- **Try it**
What is needed is an exact copy of the whole listing below, with no pictures.

- **Material provided**
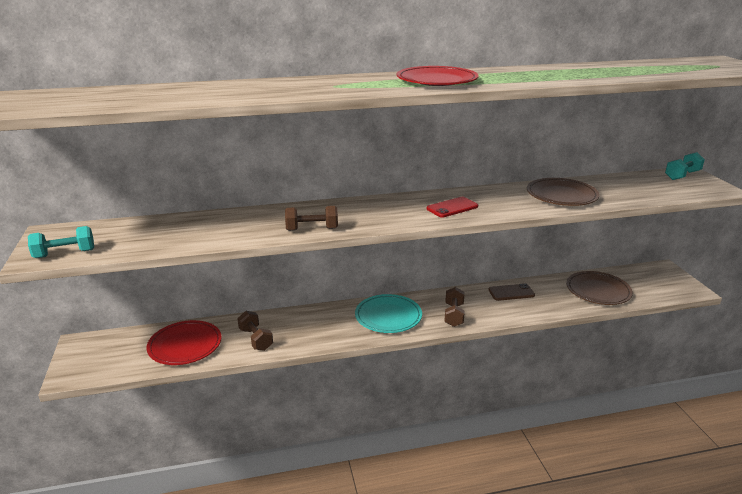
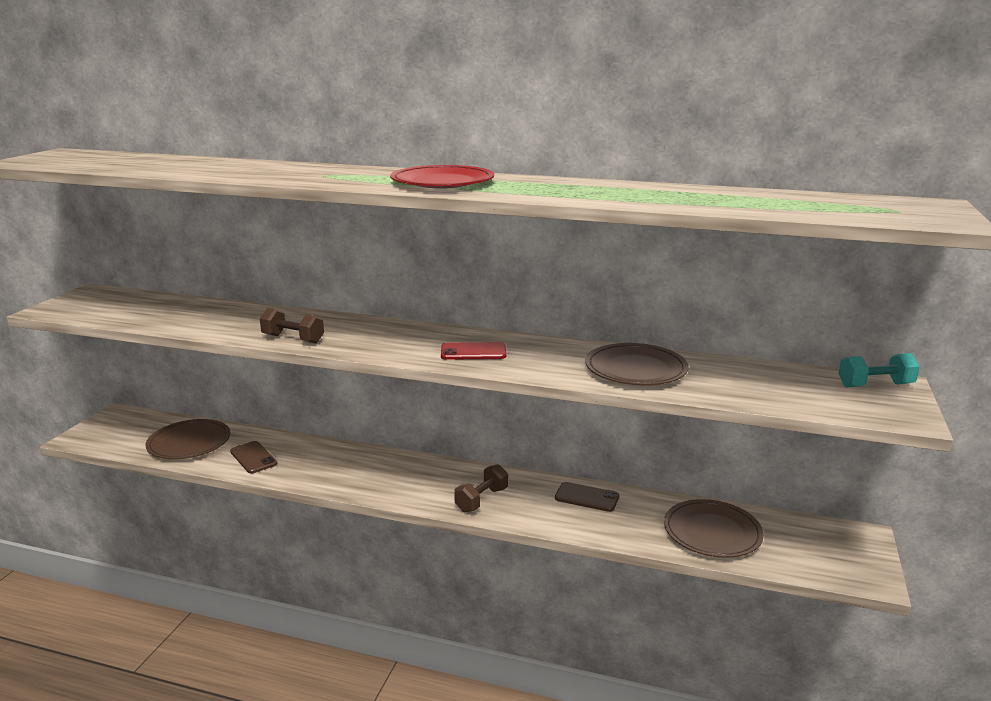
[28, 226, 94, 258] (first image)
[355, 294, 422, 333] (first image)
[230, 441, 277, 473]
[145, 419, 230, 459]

- **Exercise output**
[28, 226, 94, 258] (first image)
[355, 294, 422, 333] (first image)
[230, 441, 277, 473]
[145, 419, 230, 459]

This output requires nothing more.